### What is required
Reproduce every line below exactly as written; do not include the images.
*** Begin section ***
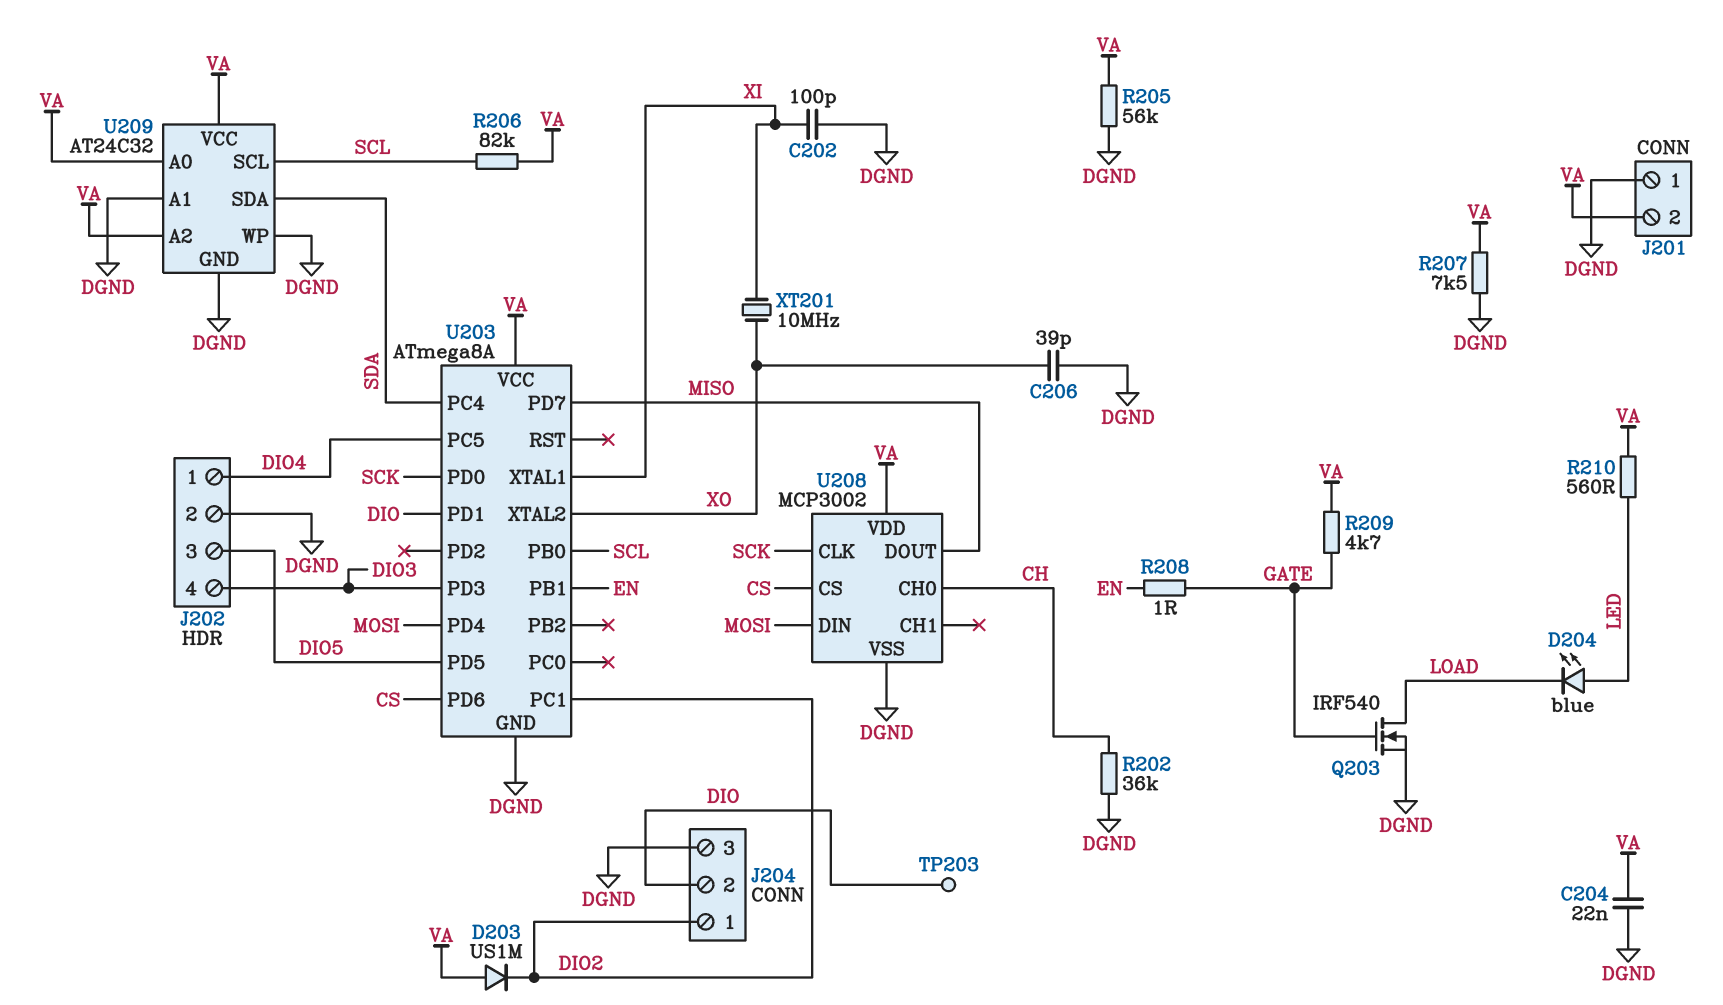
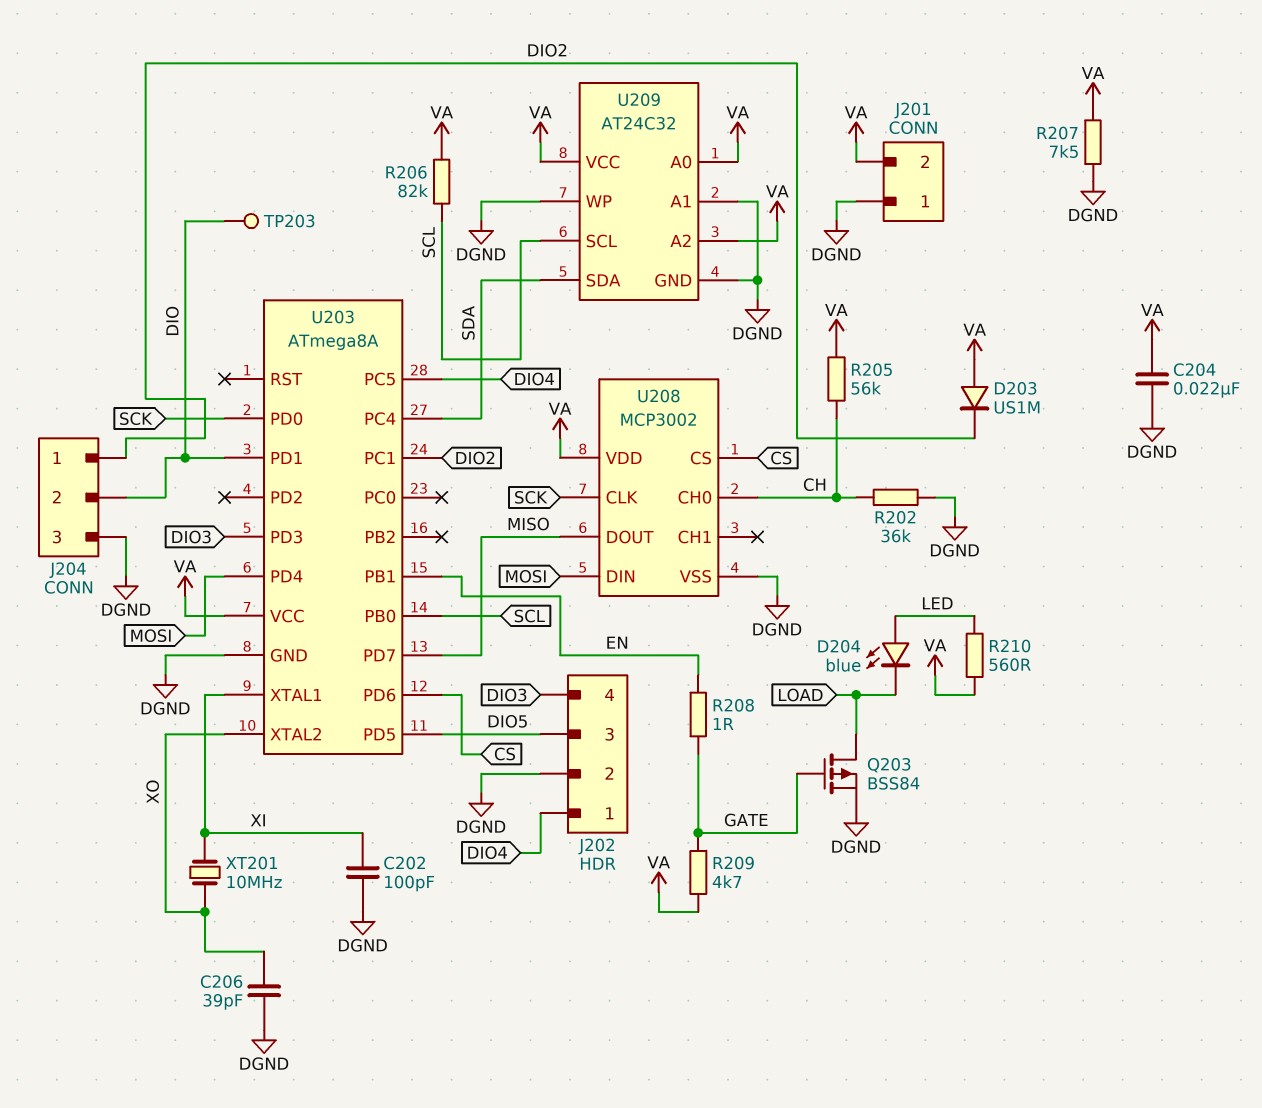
Q203: NMOS IRF540 (G GATE, D LOAD, S DGND) -> PMOS BSS84 (G GATE, D LOAD, S DGND)
R205: 56k (DGND, VA) -> 56k (CH, VA)

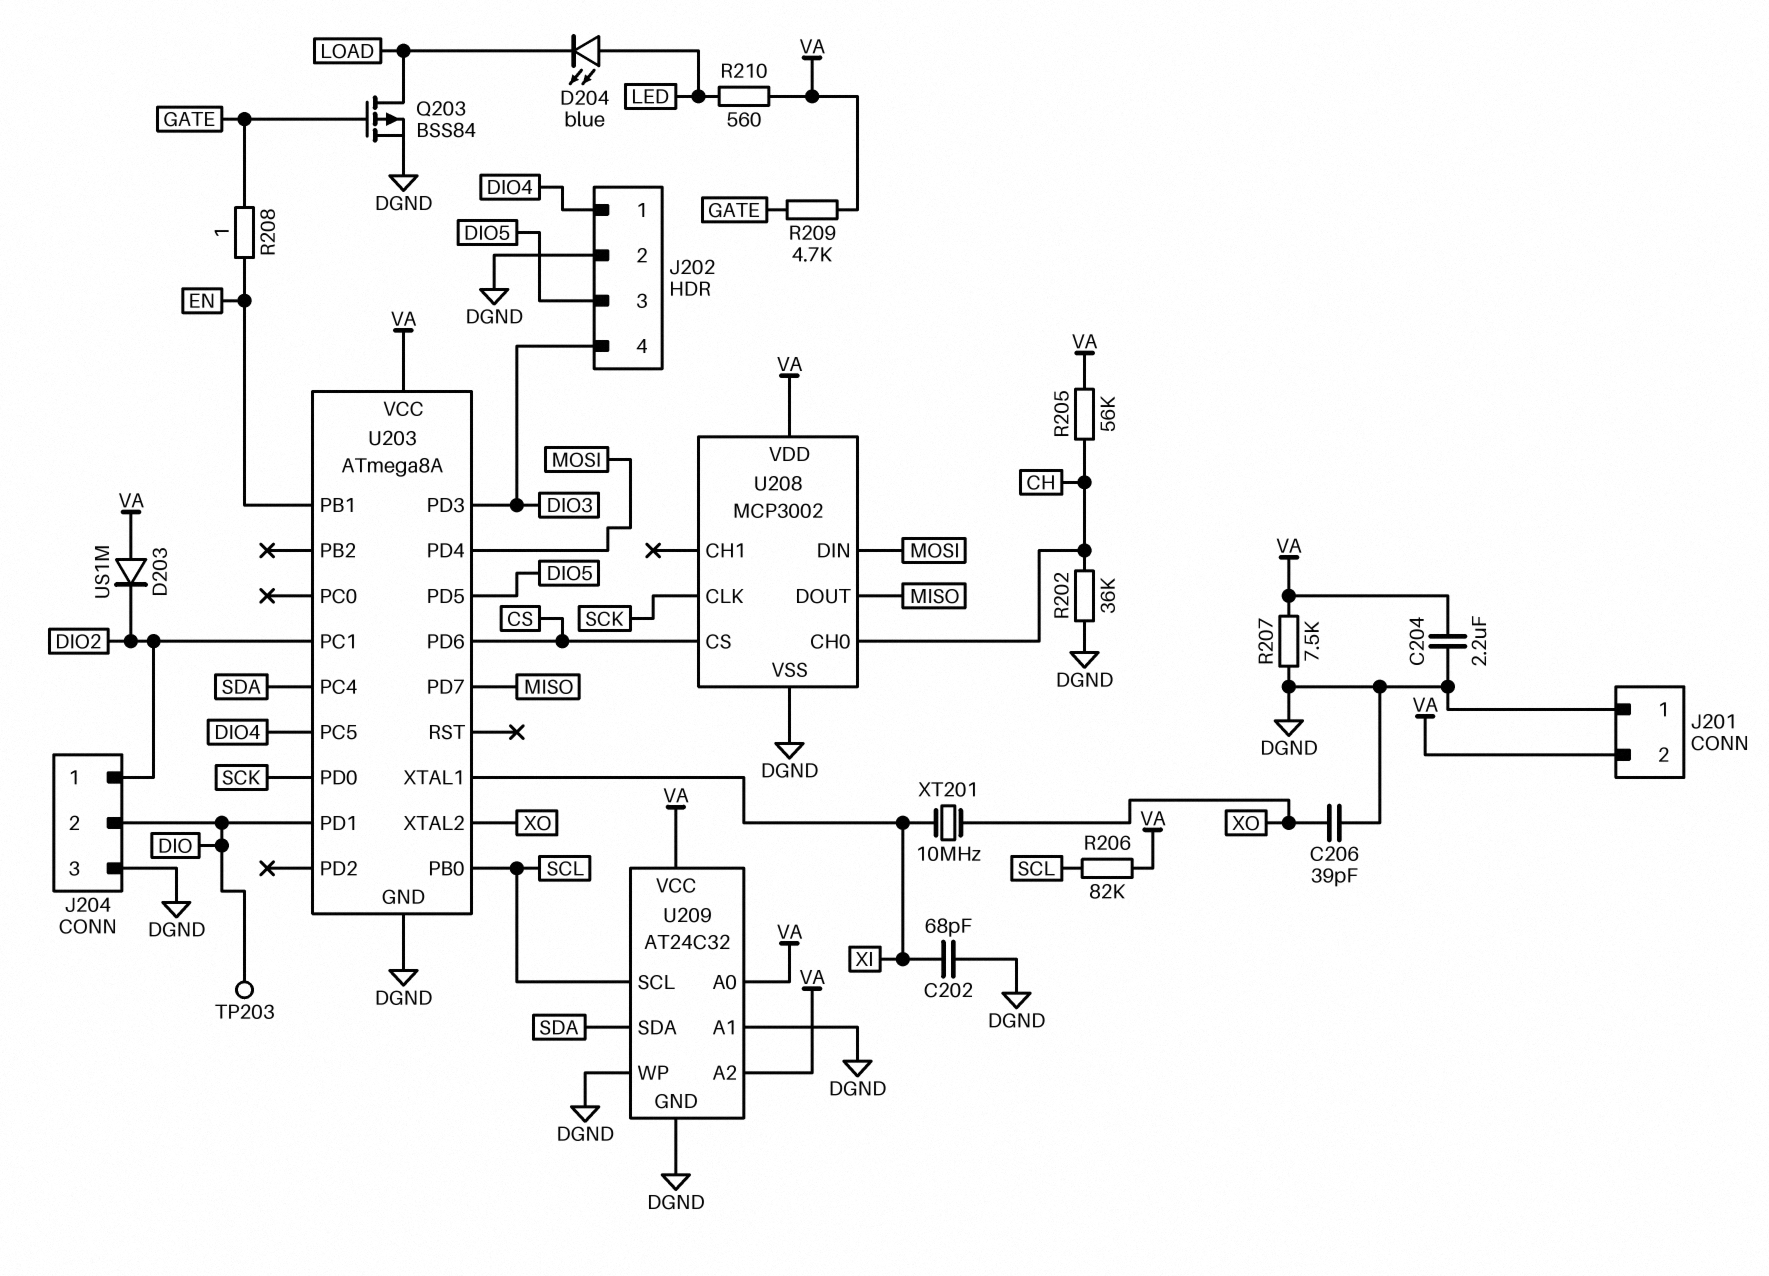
C202: 100pF (DGND, XI) -> 68pF (DGND, XI)
C204: 22nF (DGND, VA) -> 2.2uF (DGND, VA)

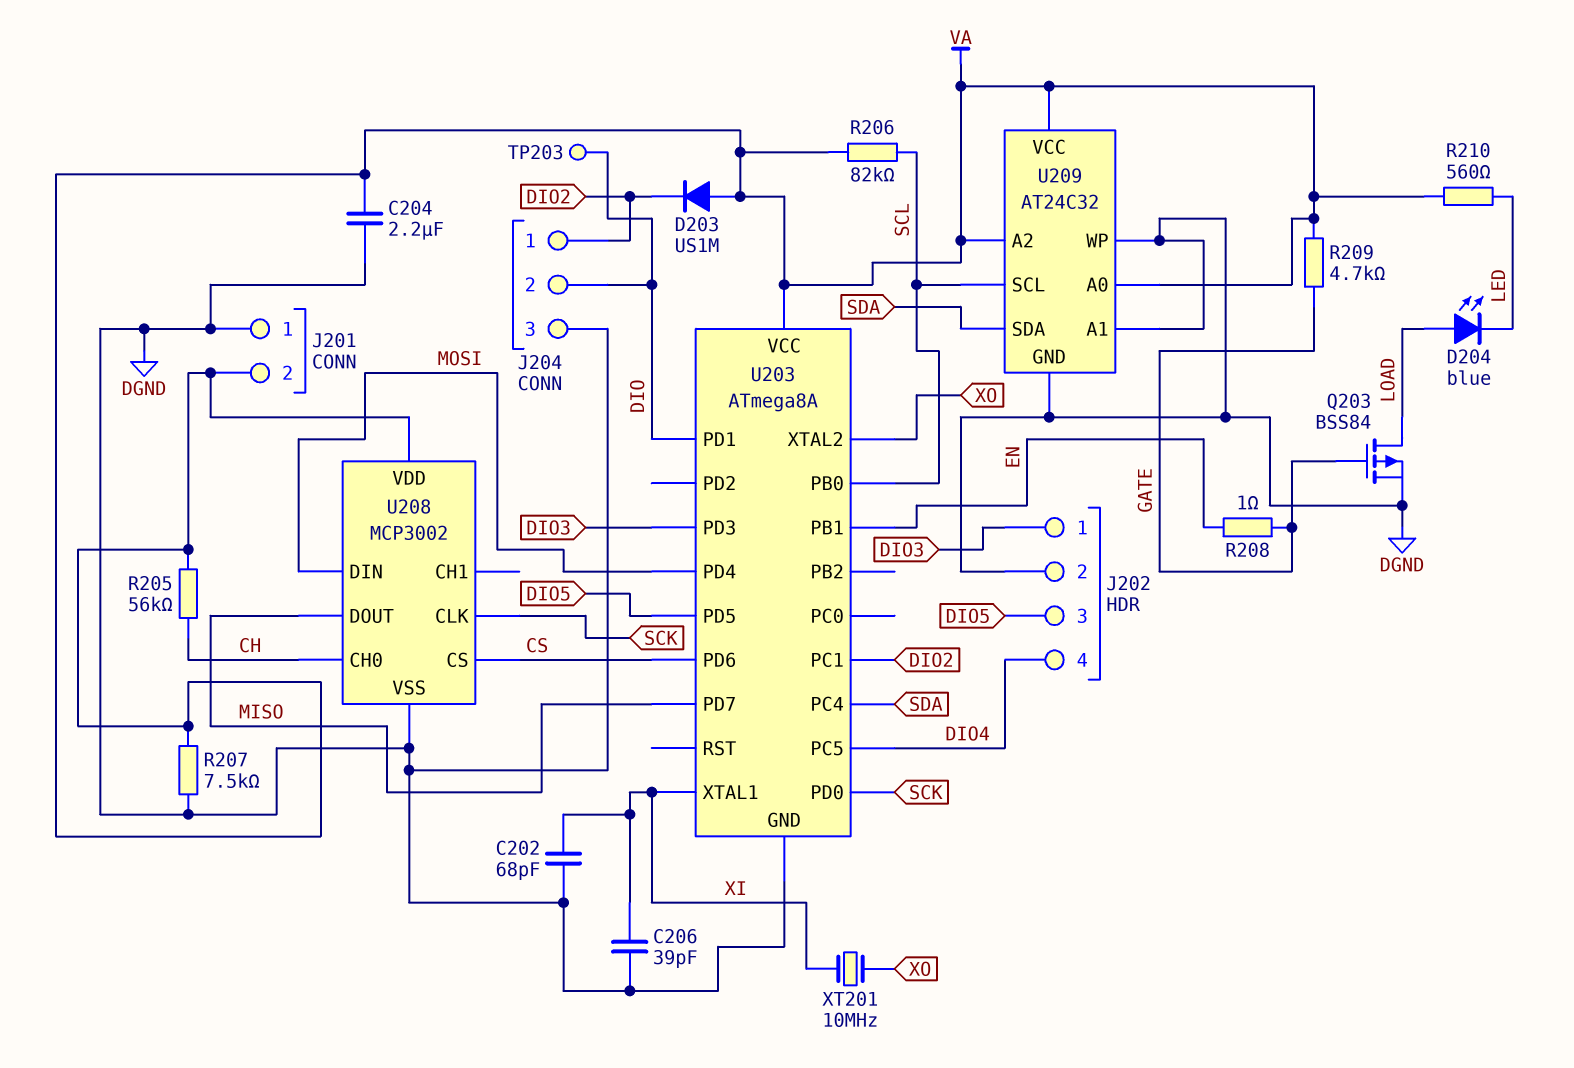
C206: 39pF (DGND, XO) -> 39pF (DGND, XI)
D204: LED blue (A LED, K LOAD) -> LED blue (A LOAD, K LED)
J202 pin 1: DIO4 -> DIO3
J202 pin 4: DIO3 -> DIO4
R202: 36k (CH, DGND) -> none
*** End section ***
### Worked solution
Q203: NMOS IRF540 (G GATE, D LOAD, S DGND) -> PMOS BSS84 (G GATE, D LOAD, S DGND)
R205: 56k (DGND, VA) -> 56k (CH, VA)

C202: 100pF (DGND, XI) -> 68pF (DGND, XI)
C204: 22nF (DGND, VA) -> 2.2uF (DGND, VA)

C206: 39pF (DGND, XO) -> 39pF (DGND, XI)
D204: LED blue (A LED, K LOAD) -> LED blue (A LOAD, K LED)
J202 pin 1: DIO4 -> DIO3
J202 pin 4: DIO3 -> DIO4
R202: 36k (CH, DGND) -> none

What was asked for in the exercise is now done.